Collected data
■ ■ ■ ■

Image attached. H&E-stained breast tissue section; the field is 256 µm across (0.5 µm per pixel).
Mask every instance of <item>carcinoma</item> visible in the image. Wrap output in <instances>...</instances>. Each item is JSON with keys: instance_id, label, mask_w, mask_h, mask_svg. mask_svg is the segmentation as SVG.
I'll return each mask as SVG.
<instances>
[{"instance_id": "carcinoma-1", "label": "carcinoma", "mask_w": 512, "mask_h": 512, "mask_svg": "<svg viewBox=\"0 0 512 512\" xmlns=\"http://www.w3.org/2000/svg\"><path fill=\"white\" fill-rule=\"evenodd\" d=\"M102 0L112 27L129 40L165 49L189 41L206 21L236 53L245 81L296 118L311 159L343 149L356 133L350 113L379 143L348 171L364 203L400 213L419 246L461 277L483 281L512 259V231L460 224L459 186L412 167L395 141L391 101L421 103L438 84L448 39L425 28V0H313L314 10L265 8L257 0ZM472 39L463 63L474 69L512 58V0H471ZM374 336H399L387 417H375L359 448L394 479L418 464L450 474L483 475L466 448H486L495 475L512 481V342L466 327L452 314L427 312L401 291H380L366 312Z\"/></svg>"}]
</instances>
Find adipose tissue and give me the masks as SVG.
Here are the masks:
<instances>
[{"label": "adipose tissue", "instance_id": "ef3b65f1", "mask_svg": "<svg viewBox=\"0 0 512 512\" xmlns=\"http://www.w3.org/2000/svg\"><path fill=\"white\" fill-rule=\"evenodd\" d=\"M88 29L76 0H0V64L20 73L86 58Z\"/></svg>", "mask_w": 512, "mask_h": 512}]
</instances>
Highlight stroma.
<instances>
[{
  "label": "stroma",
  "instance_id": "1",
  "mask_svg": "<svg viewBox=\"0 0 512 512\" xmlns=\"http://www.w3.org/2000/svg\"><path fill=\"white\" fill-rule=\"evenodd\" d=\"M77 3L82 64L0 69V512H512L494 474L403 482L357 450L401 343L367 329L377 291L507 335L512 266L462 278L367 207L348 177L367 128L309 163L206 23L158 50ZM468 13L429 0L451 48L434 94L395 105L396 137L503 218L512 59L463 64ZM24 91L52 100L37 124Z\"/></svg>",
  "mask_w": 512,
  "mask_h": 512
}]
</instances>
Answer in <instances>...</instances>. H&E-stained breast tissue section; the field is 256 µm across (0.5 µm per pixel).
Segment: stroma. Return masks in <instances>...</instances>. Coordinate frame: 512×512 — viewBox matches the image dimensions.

■ ■ ■ ■

Scan the material above for the word "field". Copy each line where it occurs.

Image attached. H&E-stained breast tissue section; the field is 256 µm across (0.5 µm per pixel).
Answer in <instances>...</instances>. H&E-stained breast tissue section; the field is 256 µm across (0.5 µm per pixel).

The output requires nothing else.